**WHAT NEEDS TO BE DONE**
Extract, exactly as written, the line that contains "red cross: (32, 64) -> (29, 112), moved" and all lines after it through the end of the records. Omit pictures.

**DATA LISTING**
%%
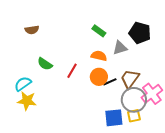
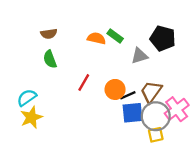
brown semicircle: (32, 30) -> (49, 34), moved
orange semicircle: (99, 56) -> (96, 38), moved
green semicircle: (45, 64) -> (50, 59), moved, turned 35
yellow star: (27, 101) -> (31, 117), turned -30
blue square: (114, 118) -> (132, 113), moved

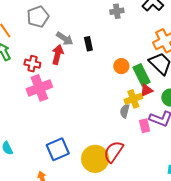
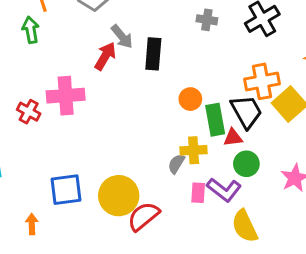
black rectangle: (88, 44) -> (153, 54), size x1.5
red cross: (32, 64) -> (29, 112), moved
red triangle: (146, 90) -> (233, 138), moved
yellow circle: (95, 159) -> (119, 196), moved

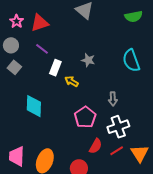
%%
**TASK OUTPUT**
red cross: (32, 64) -> (29, 112), moved
red triangle: (146, 90) -> (233, 138), moved
yellow circle: (95, 159) -> (119, 196), moved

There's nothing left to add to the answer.